***** The input *****
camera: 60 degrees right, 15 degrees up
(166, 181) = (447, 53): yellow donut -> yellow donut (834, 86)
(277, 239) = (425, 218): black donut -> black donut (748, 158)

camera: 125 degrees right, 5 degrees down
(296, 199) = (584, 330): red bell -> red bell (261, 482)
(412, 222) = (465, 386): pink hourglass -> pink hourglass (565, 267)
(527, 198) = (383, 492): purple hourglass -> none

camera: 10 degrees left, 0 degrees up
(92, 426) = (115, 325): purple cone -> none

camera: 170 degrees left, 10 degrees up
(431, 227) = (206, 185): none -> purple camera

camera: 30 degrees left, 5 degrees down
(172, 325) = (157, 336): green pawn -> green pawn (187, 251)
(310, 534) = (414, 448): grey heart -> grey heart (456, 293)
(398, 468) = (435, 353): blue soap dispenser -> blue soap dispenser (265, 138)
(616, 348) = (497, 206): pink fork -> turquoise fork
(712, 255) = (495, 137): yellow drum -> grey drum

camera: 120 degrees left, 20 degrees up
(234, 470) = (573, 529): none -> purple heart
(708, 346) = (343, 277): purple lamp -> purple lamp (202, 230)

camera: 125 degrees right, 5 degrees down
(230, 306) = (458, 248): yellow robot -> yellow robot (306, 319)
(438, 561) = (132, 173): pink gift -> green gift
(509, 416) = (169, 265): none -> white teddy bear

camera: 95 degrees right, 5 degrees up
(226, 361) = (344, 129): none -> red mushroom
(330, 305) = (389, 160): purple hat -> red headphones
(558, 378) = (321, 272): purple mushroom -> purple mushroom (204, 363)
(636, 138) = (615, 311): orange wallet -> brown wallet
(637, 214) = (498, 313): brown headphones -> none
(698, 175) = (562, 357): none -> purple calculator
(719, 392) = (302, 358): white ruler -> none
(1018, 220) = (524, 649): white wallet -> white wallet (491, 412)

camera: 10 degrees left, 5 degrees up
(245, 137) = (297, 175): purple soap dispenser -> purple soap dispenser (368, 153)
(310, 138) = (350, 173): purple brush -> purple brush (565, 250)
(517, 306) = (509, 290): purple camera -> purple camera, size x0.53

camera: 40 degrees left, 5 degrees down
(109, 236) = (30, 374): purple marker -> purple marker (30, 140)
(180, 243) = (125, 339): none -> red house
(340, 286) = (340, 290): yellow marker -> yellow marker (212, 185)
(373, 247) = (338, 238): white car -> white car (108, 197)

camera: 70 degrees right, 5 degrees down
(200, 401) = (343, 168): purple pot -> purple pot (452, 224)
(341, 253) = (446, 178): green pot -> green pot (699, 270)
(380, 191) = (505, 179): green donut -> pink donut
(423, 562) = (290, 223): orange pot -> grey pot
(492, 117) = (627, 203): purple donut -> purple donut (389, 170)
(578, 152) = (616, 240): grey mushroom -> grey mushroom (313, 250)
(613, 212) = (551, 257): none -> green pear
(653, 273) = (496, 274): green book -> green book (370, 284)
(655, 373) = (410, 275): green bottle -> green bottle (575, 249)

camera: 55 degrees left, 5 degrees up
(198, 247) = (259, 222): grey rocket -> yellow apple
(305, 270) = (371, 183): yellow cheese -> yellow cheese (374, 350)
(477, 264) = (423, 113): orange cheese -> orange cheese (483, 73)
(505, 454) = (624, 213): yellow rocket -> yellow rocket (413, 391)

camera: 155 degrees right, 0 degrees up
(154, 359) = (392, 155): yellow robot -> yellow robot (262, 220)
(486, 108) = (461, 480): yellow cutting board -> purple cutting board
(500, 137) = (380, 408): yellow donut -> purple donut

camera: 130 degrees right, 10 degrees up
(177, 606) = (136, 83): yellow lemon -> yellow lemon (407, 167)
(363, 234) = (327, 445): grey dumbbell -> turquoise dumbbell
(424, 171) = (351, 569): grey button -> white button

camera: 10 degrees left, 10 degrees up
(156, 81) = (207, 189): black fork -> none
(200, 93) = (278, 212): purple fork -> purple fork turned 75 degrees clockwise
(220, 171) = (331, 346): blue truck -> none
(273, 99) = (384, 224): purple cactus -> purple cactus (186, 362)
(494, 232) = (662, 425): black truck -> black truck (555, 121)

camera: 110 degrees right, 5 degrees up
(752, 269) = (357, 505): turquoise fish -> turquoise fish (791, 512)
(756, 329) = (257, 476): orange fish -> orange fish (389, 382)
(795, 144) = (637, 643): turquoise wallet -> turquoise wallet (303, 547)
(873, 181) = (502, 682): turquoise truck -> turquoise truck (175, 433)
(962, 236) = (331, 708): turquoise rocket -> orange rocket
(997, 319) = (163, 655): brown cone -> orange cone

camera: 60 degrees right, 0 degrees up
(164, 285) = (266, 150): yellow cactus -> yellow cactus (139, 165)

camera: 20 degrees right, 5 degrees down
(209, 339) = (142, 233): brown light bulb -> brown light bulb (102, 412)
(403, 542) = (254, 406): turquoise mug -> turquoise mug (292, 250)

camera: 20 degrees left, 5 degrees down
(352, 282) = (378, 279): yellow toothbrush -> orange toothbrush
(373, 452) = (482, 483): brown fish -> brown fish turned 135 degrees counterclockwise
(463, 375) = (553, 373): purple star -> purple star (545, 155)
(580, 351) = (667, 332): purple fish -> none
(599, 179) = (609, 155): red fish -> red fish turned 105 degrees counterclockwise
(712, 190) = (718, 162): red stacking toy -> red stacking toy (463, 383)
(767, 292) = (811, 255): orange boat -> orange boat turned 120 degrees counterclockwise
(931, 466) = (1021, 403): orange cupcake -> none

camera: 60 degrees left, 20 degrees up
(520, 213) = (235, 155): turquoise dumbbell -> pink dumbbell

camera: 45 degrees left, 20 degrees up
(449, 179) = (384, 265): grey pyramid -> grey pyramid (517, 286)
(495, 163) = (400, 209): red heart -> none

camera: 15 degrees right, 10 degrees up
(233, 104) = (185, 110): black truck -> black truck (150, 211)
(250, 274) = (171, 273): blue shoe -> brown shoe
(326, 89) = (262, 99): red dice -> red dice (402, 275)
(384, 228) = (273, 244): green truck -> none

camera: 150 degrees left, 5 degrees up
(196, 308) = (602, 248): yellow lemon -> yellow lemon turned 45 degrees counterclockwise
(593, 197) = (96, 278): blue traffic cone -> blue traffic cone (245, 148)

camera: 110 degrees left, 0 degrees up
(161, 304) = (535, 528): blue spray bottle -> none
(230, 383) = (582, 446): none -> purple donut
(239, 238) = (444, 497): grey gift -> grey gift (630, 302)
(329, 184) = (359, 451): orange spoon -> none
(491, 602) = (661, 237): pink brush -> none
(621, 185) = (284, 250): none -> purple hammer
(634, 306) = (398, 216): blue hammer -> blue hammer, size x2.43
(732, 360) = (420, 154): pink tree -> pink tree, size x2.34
*****
After reading the material above, repeat all of it exactly.

* **Exercise response**:
camera: 60 degrees right, 15 degrees up
(166, 181) = (447, 53): yellow donut -> yellow donut (834, 86)
(277, 239) = (425, 218): black donut -> black donut (748, 158)

camera: 125 degrees right, 5 degrees down
(296, 199) = (584, 330): red bell -> red bell (261, 482)
(412, 222) = (465, 386): pink hourglass -> pink hourglass (565, 267)
(527, 198) = (383, 492): purple hourglass -> none

camera: 10 degrees left, 0 degrees up
(92, 426) = (115, 325): purple cone -> none

camera: 170 degrees left, 10 degrees up
(431, 227) = (206, 185): none -> purple camera

camera: 30 degrees left, 5 degrees down
(172, 325) = (157, 336): green pawn -> green pawn (187, 251)
(310, 534) = (414, 448): grey heart -> grey heart (456, 293)
(398, 468) = (435, 353): blue soap dispenser -> blue soap dispenser (265, 138)
(616, 348) = (497, 206): pink fork -> turquoise fork
(712, 255) = (495, 137): yellow drum -> grey drum

camera: 120 degrees left, 20 degrees up
(234, 470) = (573, 529): none -> purple heart
(708, 346) = (343, 277): purple lamp -> purple lamp (202, 230)

camera: 125 degrees right, 5 degrees down
(230, 306) = (458, 248): yellow robot -> yellow robot (306, 319)
(438, 561) = (132, 173): pink gift -> green gift
(509, 416) = (169, 265): none -> white teddy bear

camera: 95 degrees right, 5 degrees up
(226, 361) = (344, 129): none -> red mushroom
(330, 305) = (389, 160): purple hat -> red headphones
(558, 378) = (321, 272): purple mushroom -> purple mushroom (204, 363)
(636, 138) = (615, 311): orange wallet -> brown wallet
(637, 214) = (498, 313): brown headphones -> none
(698, 175) = (562, 357): none -> purple calculator
(719, 392) = (302, 358): white ruler -> none
(1018, 220) = (524, 649): white wallet -> white wallet (491, 412)

camera: 10 degrees left, 5 degrees up
(245, 137) = (297, 175): purple soap dispenser -> purple soap dispenser (368, 153)
(310, 138) = (350, 173): purple brush -> purple brush (565, 250)
(517, 306) = (509, 290): purple camera -> purple camera, size x0.53

camera: 40 degrees left, 5 degrees down
(109, 236) = (30, 374): purple marker -> purple marker (30, 140)
(180, 243) = (125, 339): none -> red house
(340, 286) = (340, 290): yellow marker -> yellow marker (212, 185)
(373, 247) = (338, 238): white car -> white car (108, 197)

camera: 70 degrees right, 5 degrees down
(200, 401) = (343, 168): purple pot -> purple pot (452, 224)
(341, 253) = (446, 178): green pot -> green pot (699, 270)
(380, 191) = (505, 179): green donut -> pink donut
(423, 562) = (290, 223): orange pot -> grey pot
(492, 117) = (627, 203): purple donut -> purple donut (389, 170)
(578, 152) = (616, 240): grey mushroom -> grey mushroom (313, 250)
(613, 212) = (551, 257): none -> green pear
(653, 273) = (496, 274): green book -> green book (370, 284)
(655, 373) = (410, 275): green bottle -> green bottle (575, 249)

camera: 55 degrees left, 5 degrees up
(198, 247) = (259, 222): grey rocket -> yellow apple
(305, 270) = (371, 183): yellow cheese -> yellow cheese (374, 350)
(477, 264) = (423, 113): orange cheese -> orange cheese (483, 73)
(505, 454) = (624, 213): yellow rocket -> yellow rocket (413, 391)

camera: 155 degrees right, 0 degrees up
(154, 359) = (392, 155): yellow robot -> yellow robot (262, 220)
(486, 108) = (461, 480): yellow cutting board -> purple cutting board
(500, 137) = (380, 408): yellow donut -> purple donut

camera: 130 degrees right, 10 degrees up
(177, 606) = (136, 83): yellow lemon -> yellow lemon (407, 167)
(363, 234) = (327, 445): grey dumbbell -> turquoise dumbbell
(424, 171) = (351, 569): grey button -> white button

camera: 10 degrees left, 10 degrees up
(156, 81) = (207, 189): black fork -> none
(200, 93) = (278, 212): purple fork -> purple fork turned 75 degrees clockwise
(220, 171) = (331, 346): blue truck -> none
(273, 99) = (384, 224): purple cactus -> purple cactus (186, 362)
(494, 232) = (662, 425): black truck -> black truck (555, 121)

camera: 110 degrees right, 5 degrees up
(752, 269) = (357, 505): turquoise fish -> turquoise fish (791, 512)
(756, 329) = (257, 476): orange fish -> orange fish (389, 382)
(795, 144) = (637, 643): turquoise wallet -> turquoise wallet (303, 547)
(873, 181) = (502, 682): turquoise truck -> turquoise truck (175, 433)
(962, 236) = (331, 708): turquoise rocket -> orange rocket
(997, 319) = (163, 655): brown cone -> orange cone

camera: 60 degrees right, 0 degrees up
(164, 285) = (266, 150): yellow cactus -> yellow cactus (139, 165)

camera: 20 degrees right, 5 degrees down
(209, 339) = (142, 233): brown light bulb -> brown light bulb (102, 412)
(403, 542) = (254, 406): turquoise mug -> turquoise mug (292, 250)

camera: 20 degrees left, 5 degrees down
(352, 282) = (378, 279): yellow toothbrush -> orange toothbrush
(373, 452) = (482, 483): brown fish -> brown fish turned 135 degrees counterclockwise
(463, 375) = (553, 373): purple star -> purple star (545, 155)
(580, 351) = (667, 332): purple fish -> none
(599, 179) = (609, 155): red fish -> red fish turned 105 degrees counterclockwise
(712, 190) = (718, 162): red stacking toy -> red stacking toy (463, 383)
(767, 292) = (811, 255): orange boat -> orange boat turned 120 degrees counterclockwise
(931, 466) = (1021, 403): orange cupcake -> none

camera: 60 degrees left, 20 degrees up
(520, 213) = (235, 155): turquoise dumbbell -> pink dumbbell

camera: 45 degrees left, 20 degrees up
(449, 179) = (384, 265): grey pyramid -> grey pyramid (517, 286)
(495, 163) = (400, 209): red heart -> none

camera: 15 degrees right, 10 degrees up
(233, 104) = (185, 110): black truck -> black truck (150, 211)
(250, 274) = (171, 273): blue shoe -> brown shoe
(326, 89) = (262, 99): red dice -> red dice (402, 275)
(384, 228) = (273, 244): green truck -> none

camera: 150 degrees left, 5 degrees up
(196, 308) = (602, 248): yellow lemon -> yellow lemon turned 45 degrees counterclockwise
(593, 197) = (96, 278): blue traffic cone -> blue traffic cone (245, 148)

camera: 110 degrees left, 0 degrees up
(161, 304) = (535, 528): blue spray bottle -> none
(230, 383) = (582, 446): none -> purple donut
(239, 238) = (444, 497): grey gift -> grey gift (630, 302)
(329, 184) = (359, 451): orange spoon -> none
(491, 602) = (661, 237): pink brush -> none
(621, 185) = (284, 250): none -> purple hammer
(634, 306) = (398, 216): blue hammer -> blue hammer, size x2.43
(732, 360) = (420, 154): pink tree -> pink tree, size x2.34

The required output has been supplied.